• _Work instructions_: Please give back the listing below word for word and drop any images.

• _Supplied information_:
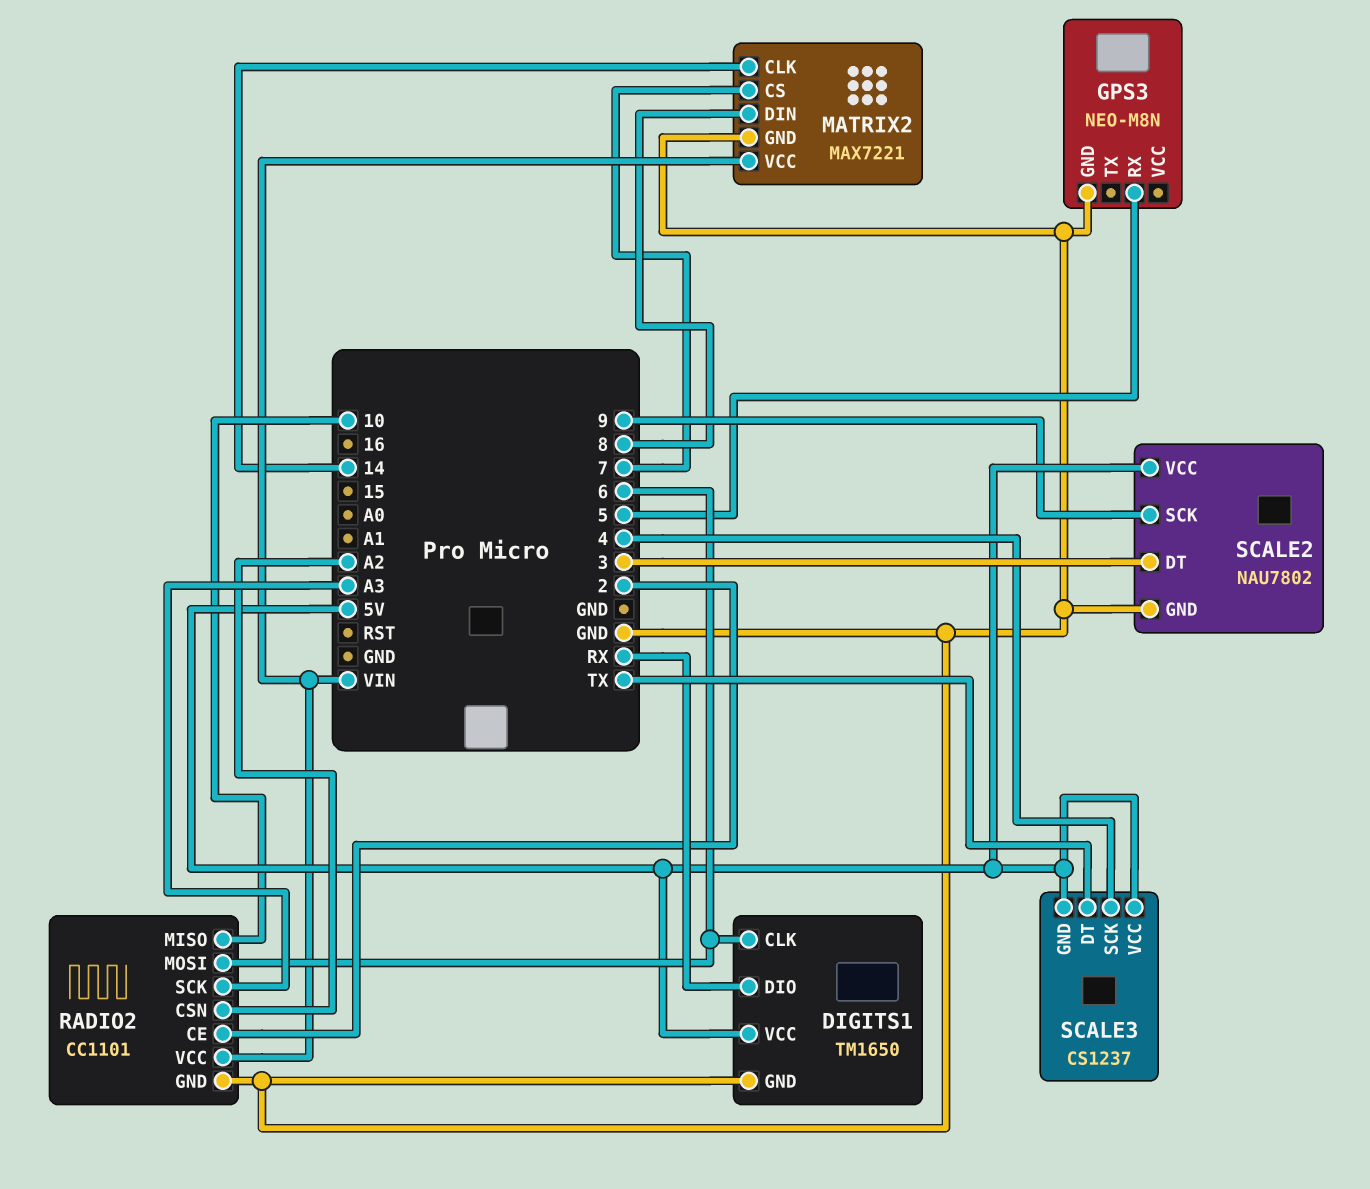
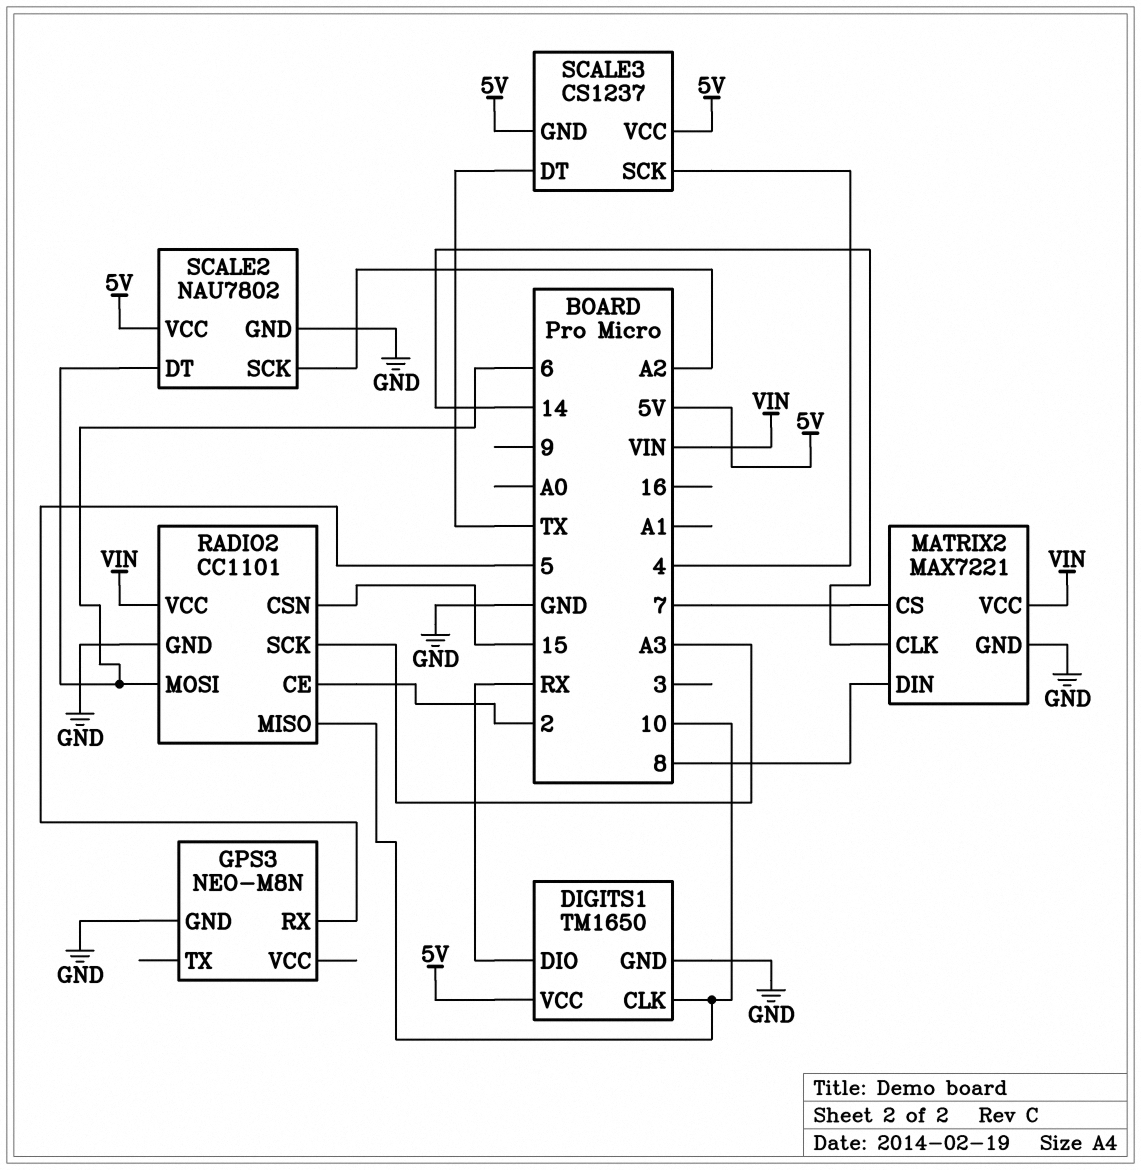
DIGITS1 pin CLK: 6 -> 10
RADIO2 pin CSN: A2 -> 15
SCALE2 pin DT: 3 -> 6
SCALE2 pin SCK: 9 -> A2

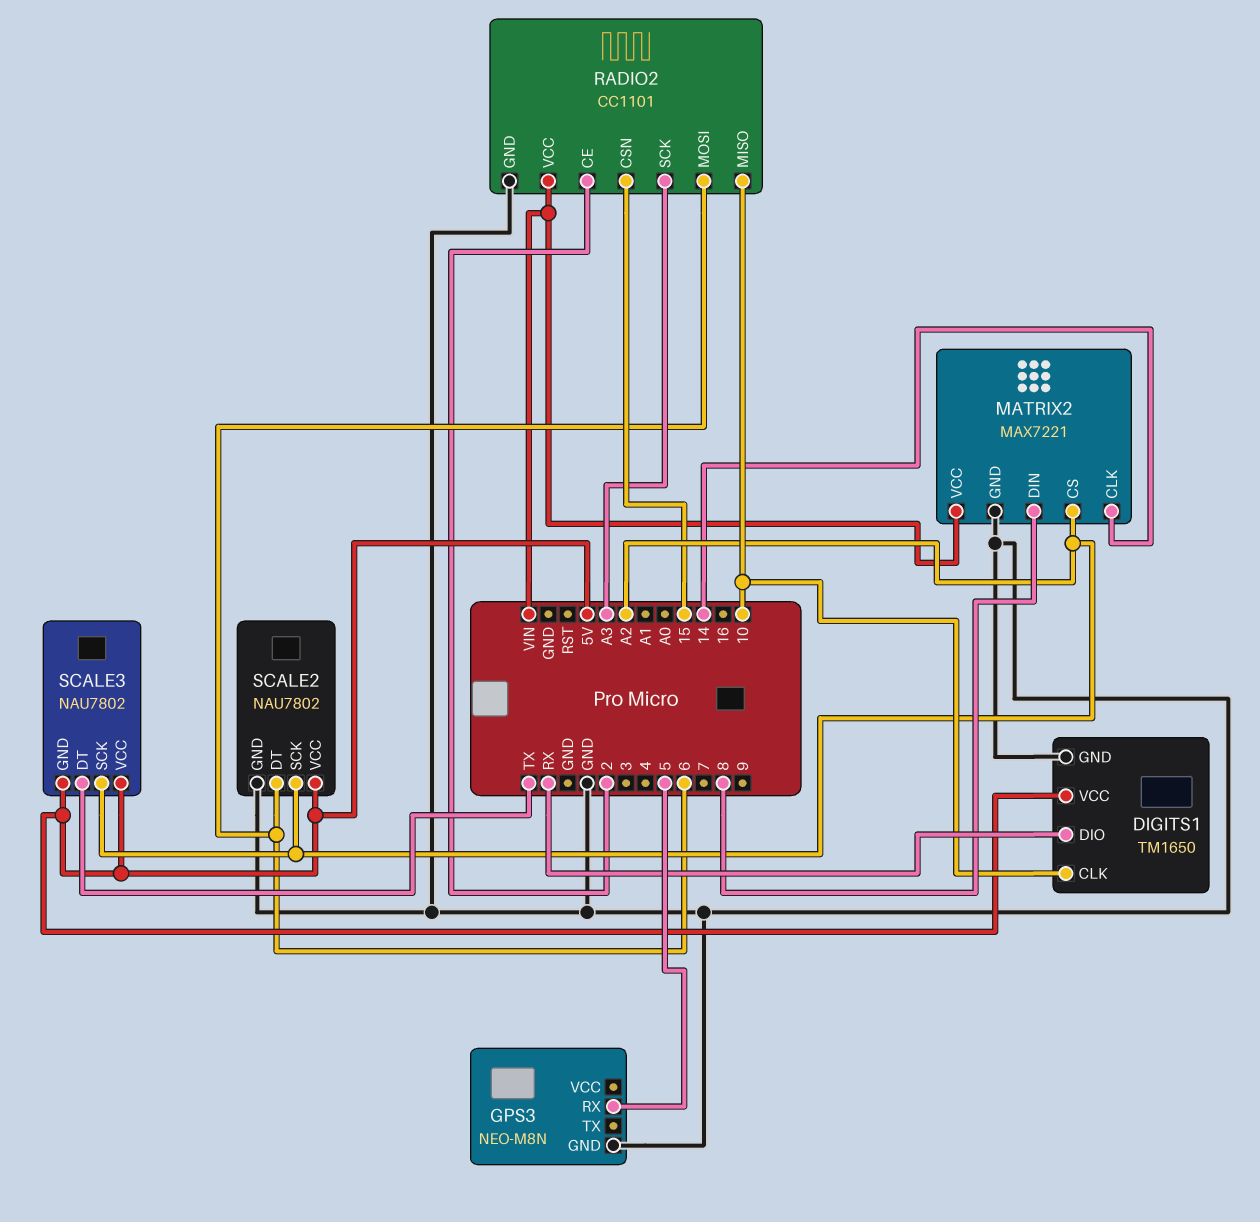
MATRIX2 pin CS: 7 -> A2
SCALE3: CS1237 -> NAU7802
SCALE3 pin SCK: 4 -> A2

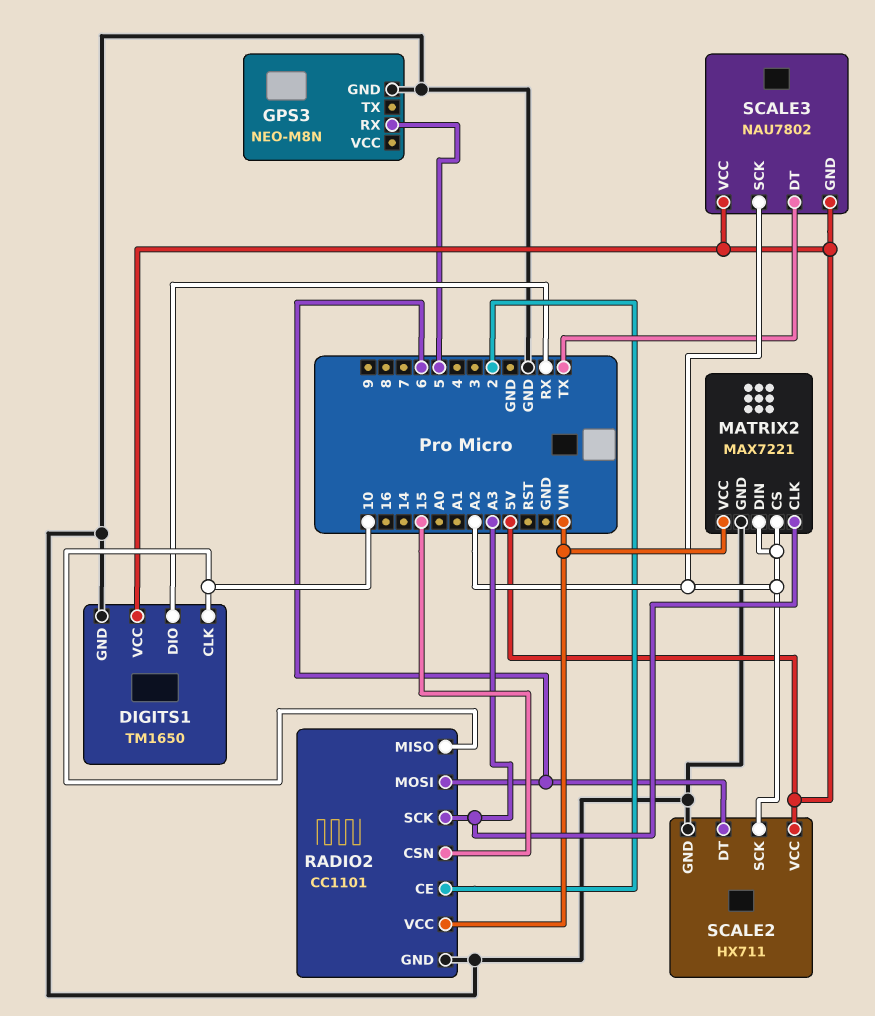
MATRIX2 pin CLK: 14 -> A3
MATRIX2 pin DIN: 8 -> A2
SCALE2: NAU7802 -> HX711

• _Task solution_:
DIGITS1 pin CLK: 6 -> 10
RADIO2 pin CSN: A2 -> 15
SCALE2 pin DT: 3 -> 6
SCALE2 pin SCK: 9 -> A2

MATRIX2 pin CS: 7 -> A2
SCALE3: CS1237 -> NAU7802
SCALE3 pin SCK: 4 -> A2

MATRIX2 pin CLK: 14 -> A3
MATRIX2 pin DIN: 8 -> A2
SCALE2: NAU7802 -> HX711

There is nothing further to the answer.